EXERCISE REQUIREMENTS: Only the pictures should be dropped; copy the rest of the entries exactly.

======== DATA TO PROCESS ========

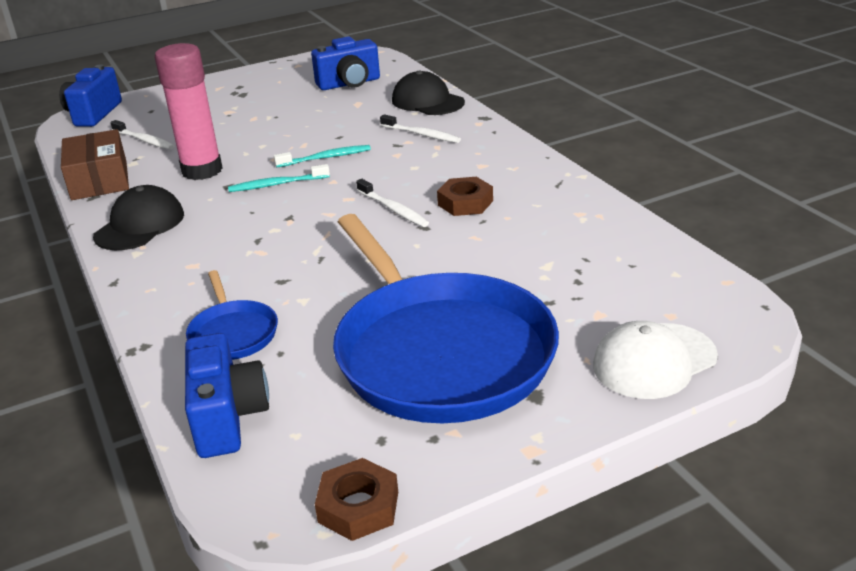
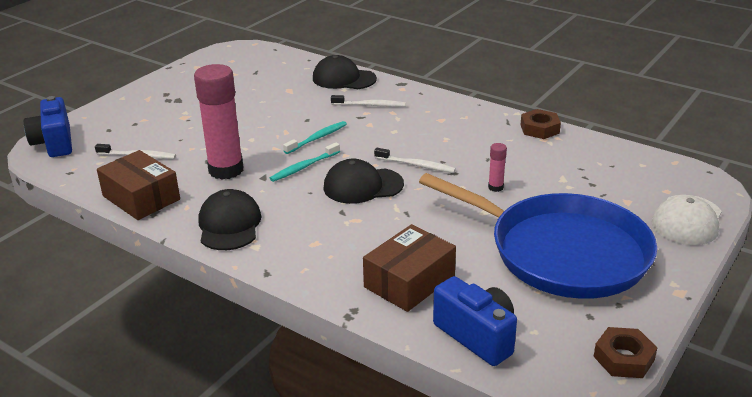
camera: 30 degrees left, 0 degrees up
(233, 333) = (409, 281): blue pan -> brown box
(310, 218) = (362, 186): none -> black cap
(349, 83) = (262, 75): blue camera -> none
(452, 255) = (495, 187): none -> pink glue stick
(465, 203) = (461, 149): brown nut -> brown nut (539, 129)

========

EXERCISE SOLUTION:
camera: 30 degrees left, 0 degrees up
(233, 333) = (409, 281): blue pan -> brown box
(310, 218) = (362, 186): none -> black cap
(349, 83) = (262, 75): blue camera -> none
(452, 255) = (495, 187): none -> pink glue stick
(465, 203) = (461, 149): brown nut -> brown nut (539, 129)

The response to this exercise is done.